╔══

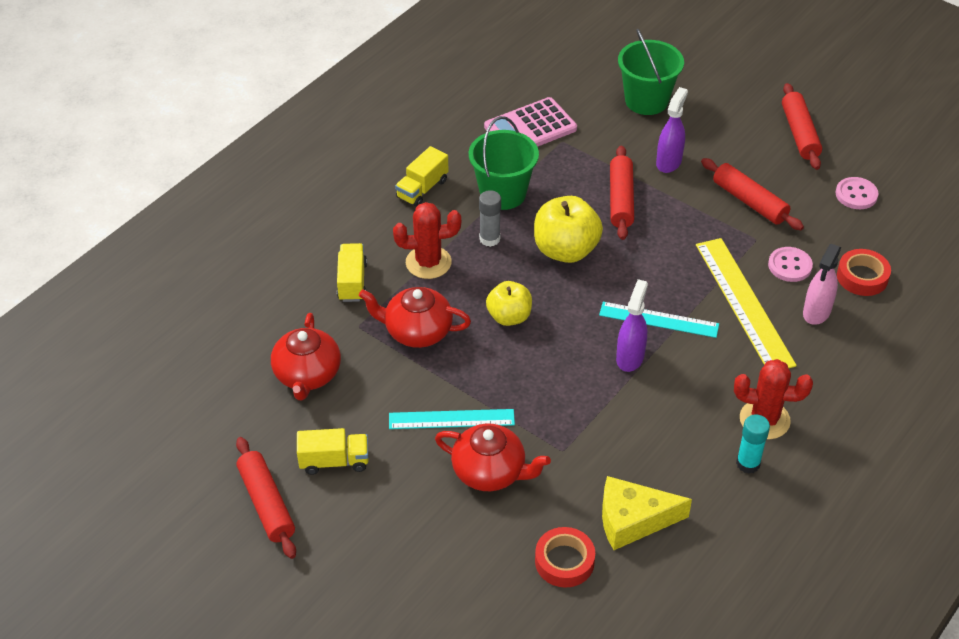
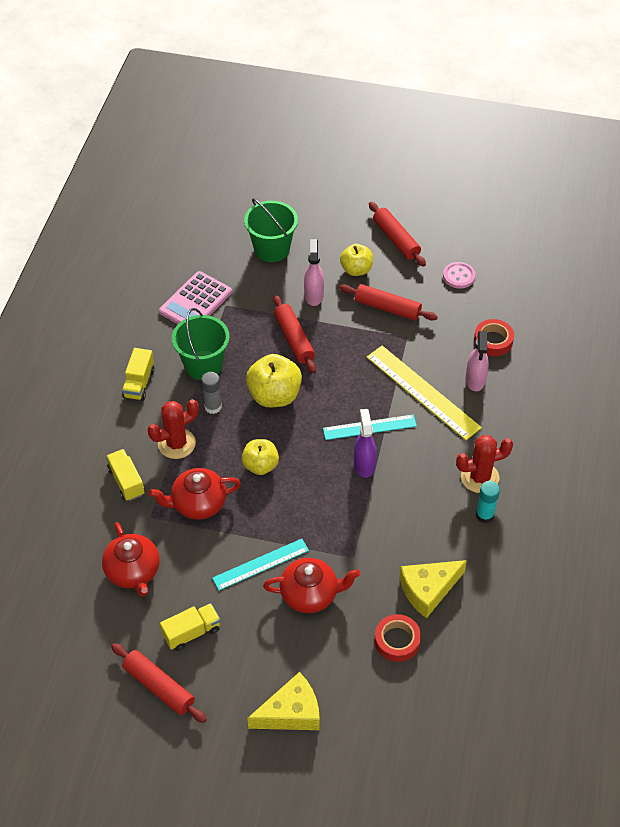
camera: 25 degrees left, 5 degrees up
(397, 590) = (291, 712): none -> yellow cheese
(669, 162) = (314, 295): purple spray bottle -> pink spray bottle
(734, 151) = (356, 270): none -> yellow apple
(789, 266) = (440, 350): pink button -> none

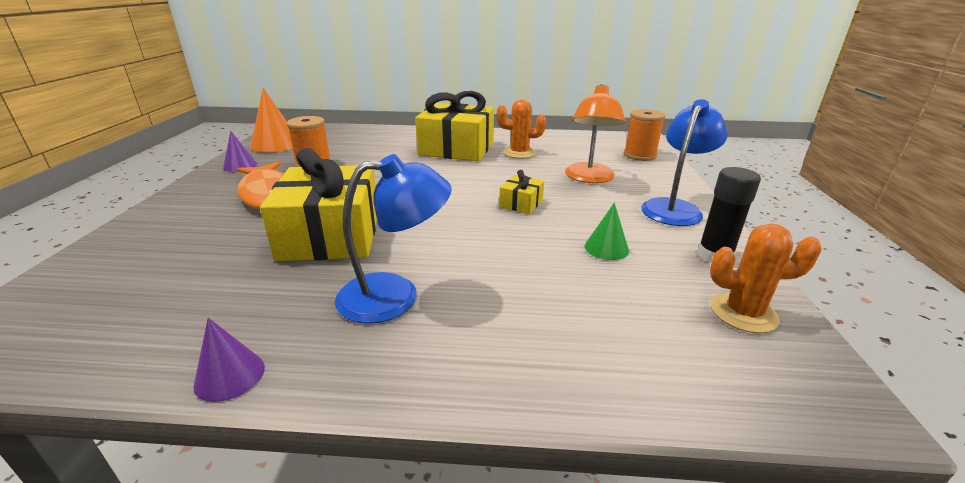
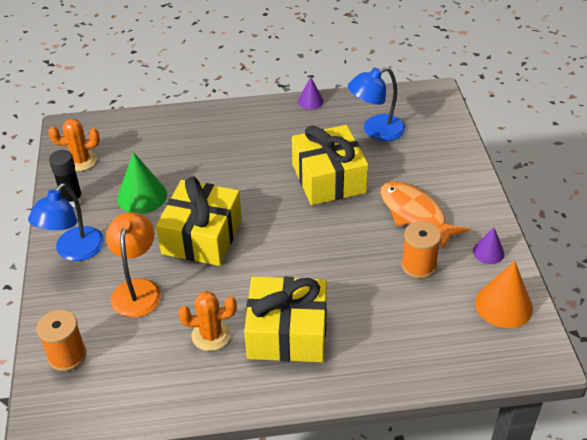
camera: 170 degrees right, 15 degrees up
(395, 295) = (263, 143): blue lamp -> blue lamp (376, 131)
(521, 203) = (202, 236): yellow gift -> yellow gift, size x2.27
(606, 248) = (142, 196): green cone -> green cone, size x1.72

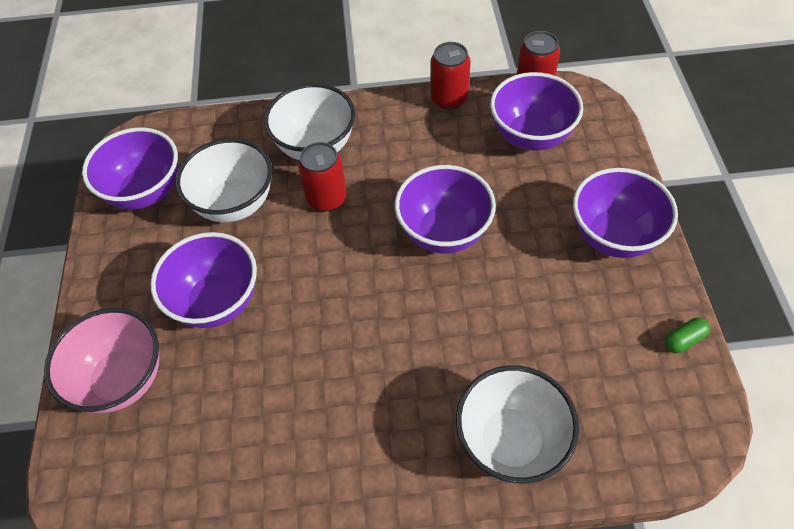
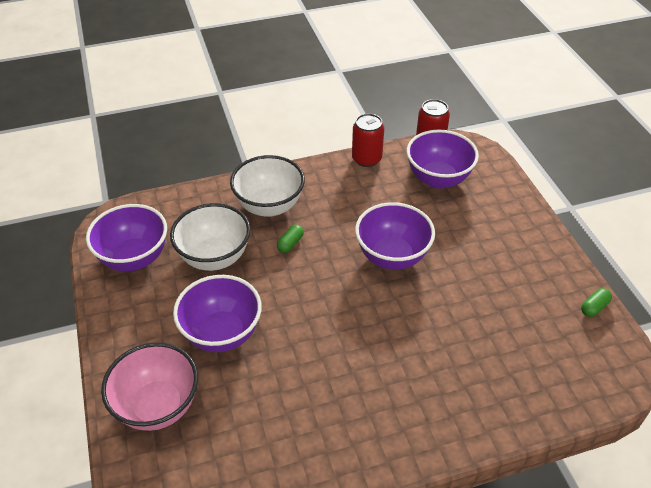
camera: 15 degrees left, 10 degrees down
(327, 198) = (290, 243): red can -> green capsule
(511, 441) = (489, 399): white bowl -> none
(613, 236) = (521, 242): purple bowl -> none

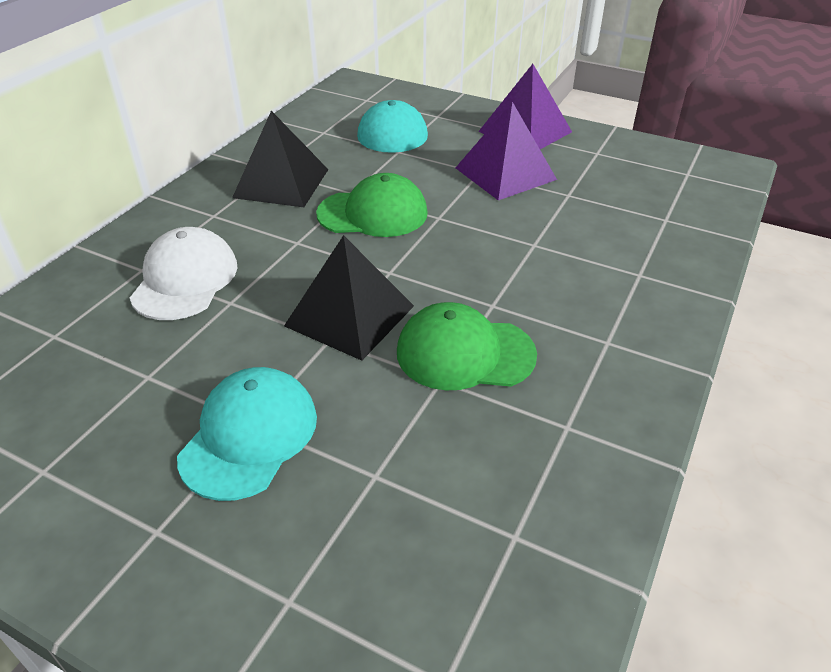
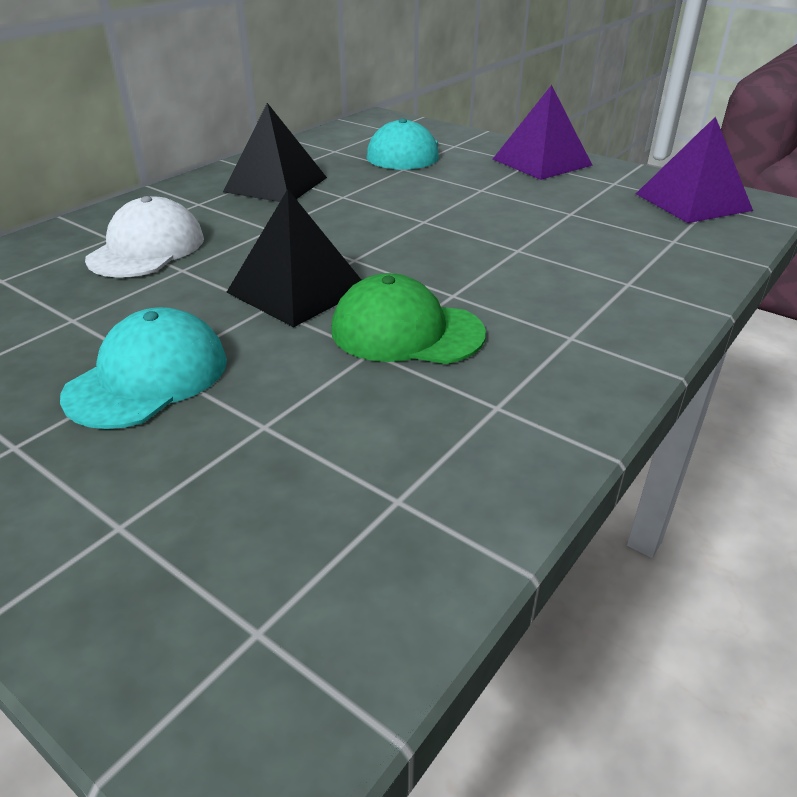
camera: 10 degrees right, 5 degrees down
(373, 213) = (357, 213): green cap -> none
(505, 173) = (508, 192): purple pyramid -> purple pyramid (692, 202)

╚══

Activity = In the records above, find every line containing the word "down" and show it.

Result of this task =
camera: 15 degrees left, 10 degrees down
camera: 10 degrees right, 5 degrees down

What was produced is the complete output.